Stored entries:
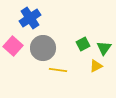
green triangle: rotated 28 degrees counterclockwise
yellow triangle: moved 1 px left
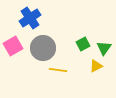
pink square: rotated 18 degrees clockwise
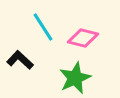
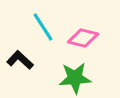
green star: rotated 20 degrees clockwise
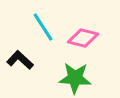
green star: rotated 8 degrees clockwise
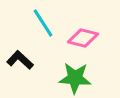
cyan line: moved 4 px up
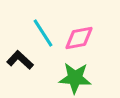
cyan line: moved 10 px down
pink diamond: moved 4 px left; rotated 24 degrees counterclockwise
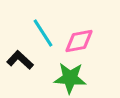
pink diamond: moved 3 px down
green star: moved 5 px left
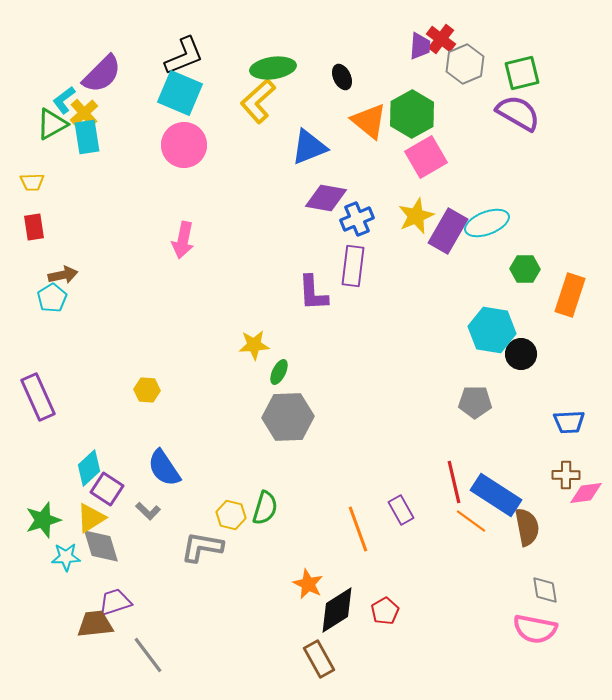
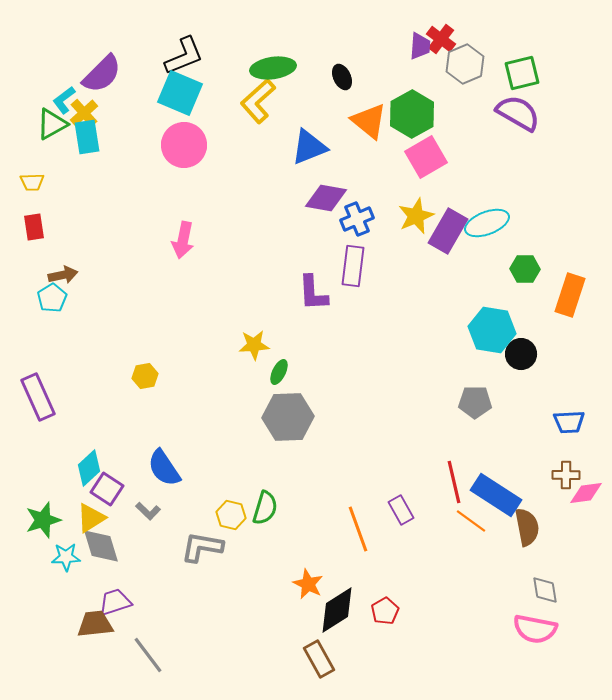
yellow hexagon at (147, 390): moved 2 px left, 14 px up; rotated 15 degrees counterclockwise
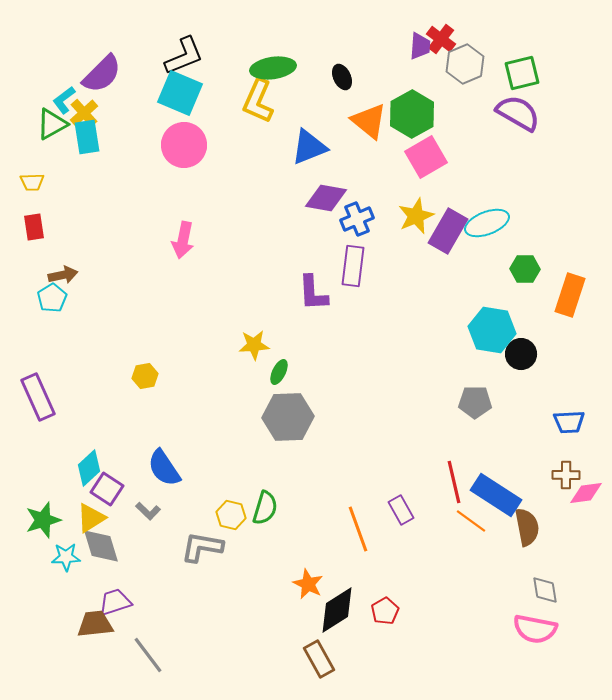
yellow L-shape at (258, 101): rotated 24 degrees counterclockwise
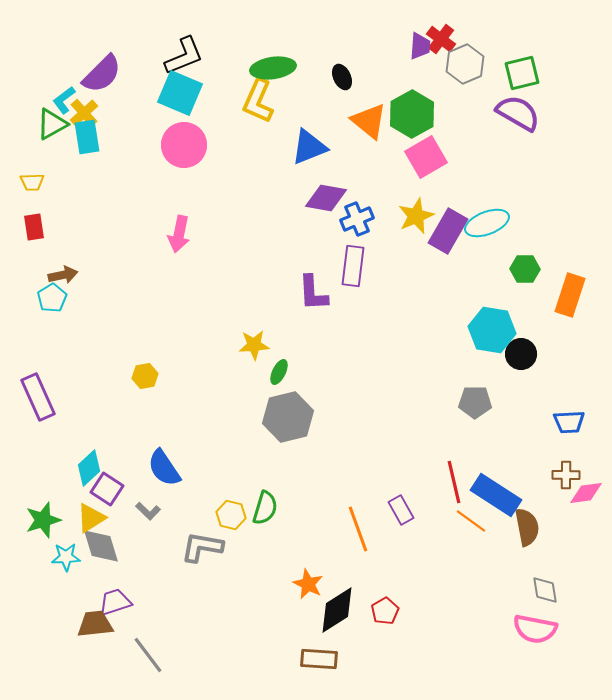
pink arrow at (183, 240): moved 4 px left, 6 px up
gray hexagon at (288, 417): rotated 12 degrees counterclockwise
brown rectangle at (319, 659): rotated 57 degrees counterclockwise
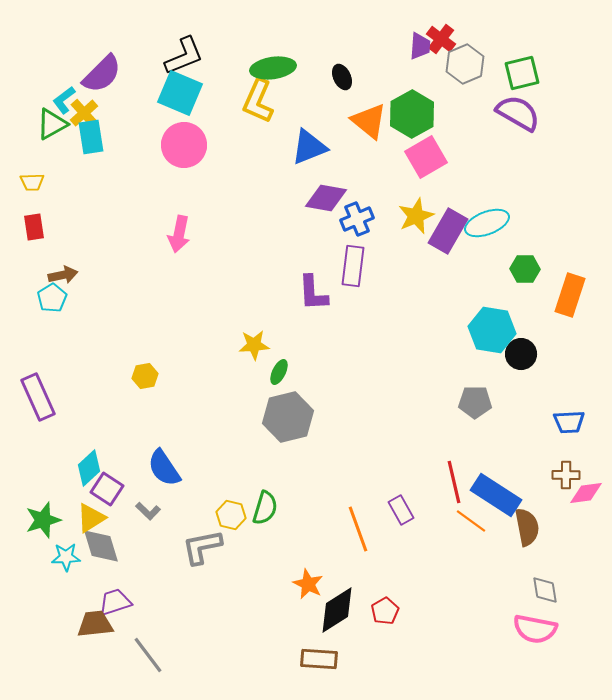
cyan rectangle at (87, 137): moved 4 px right
gray L-shape at (202, 547): rotated 21 degrees counterclockwise
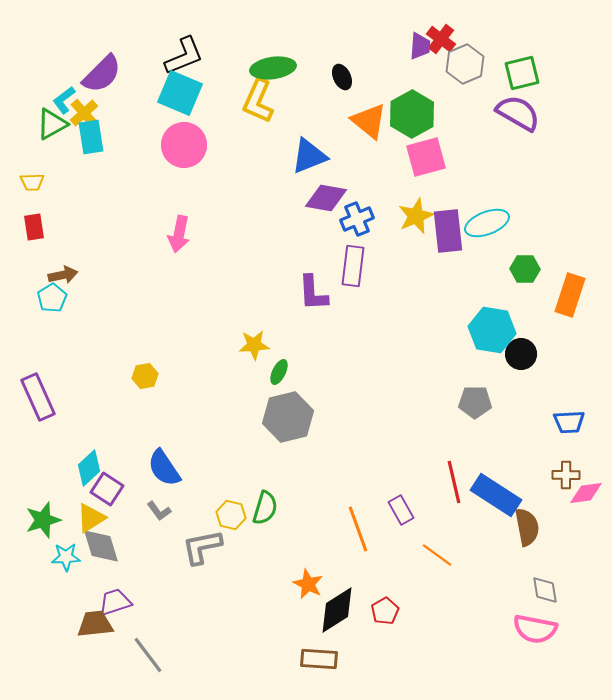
blue triangle at (309, 147): moved 9 px down
pink square at (426, 157): rotated 15 degrees clockwise
purple rectangle at (448, 231): rotated 36 degrees counterclockwise
gray L-shape at (148, 511): moved 11 px right; rotated 10 degrees clockwise
orange line at (471, 521): moved 34 px left, 34 px down
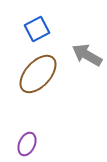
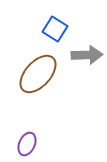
blue square: moved 18 px right; rotated 30 degrees counterclockwise
gray arrow: rotated 148 degrees clockwise
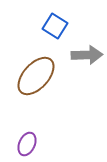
blue square: moved 3 px up
brown ellipse: moved 2 px left, 2 px down
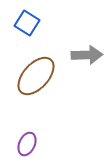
blue square: moved 28 px left, 3 px up
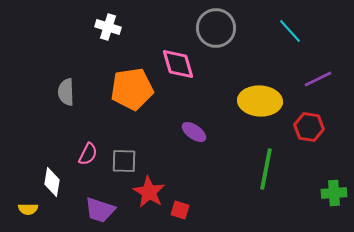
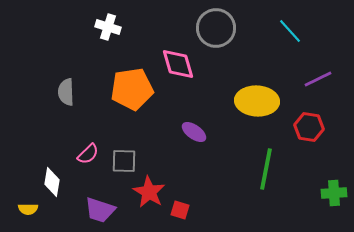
yellow ellipse: moved 3 px left
pink semicircle: rotated 20 degrees clockwise
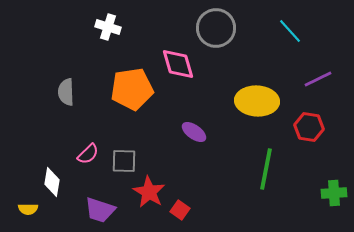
red square: rotated 18 degrees clockwise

YOUR OBJECTIVE: Rewrite the lines from the one containing "pink diamond: moved 3 px down" through the end of the items, inclusive, and swap every "gray" for "silver". Leave the pictures out of your answer.

RESPONSE TO THE TASK:
pink diamond: moved 3 px down
green star: moved 5 px left
yellow hexagon at (147, 390): moved 2 px left, 14 px up; rotated 15 degrees counterclockwise
yellow L-shape at (258, 101): rotated 24 degrees counterclockwise
pink arrow at (183, 240): moved 4 px left, 6 px up
silver hexagon at (288, 417): rotated 12 degrees counterclockwise
brown rectangle at (319, 659): rotated 57 degrees counterclockwise
cyan rectangle at (87, 137): moved 4 px right
silver L-shape at (202, 547): rotated 21 degrees counterclockwise
blue triangle at (309, 147): moved 9 px down
pink square at (426, 157): rotated 15 degrees clockwise
purple rectangle at (448, 231): rotated 36 degrees counterclockwise
silver L-shape at (148, 511): moved 11 px right; rotated 10 degrees clockwise
orange line at (471, 521): moved 34 px left, 34 px down
blue square: moved 18 px right; rotated 30 degrees counterclockwise
silver arrow: rotated 148 degrees clockwise
blue square: moved 3 px up
brown ellipse: moved 2 px left, 2 px down
blue square: moved 28 px left, 3 px up
yellow ellipse: moved 3 px left
pink semicircle: rotated 20 degrees clockwise
red square: rotated 18 degrees clockwise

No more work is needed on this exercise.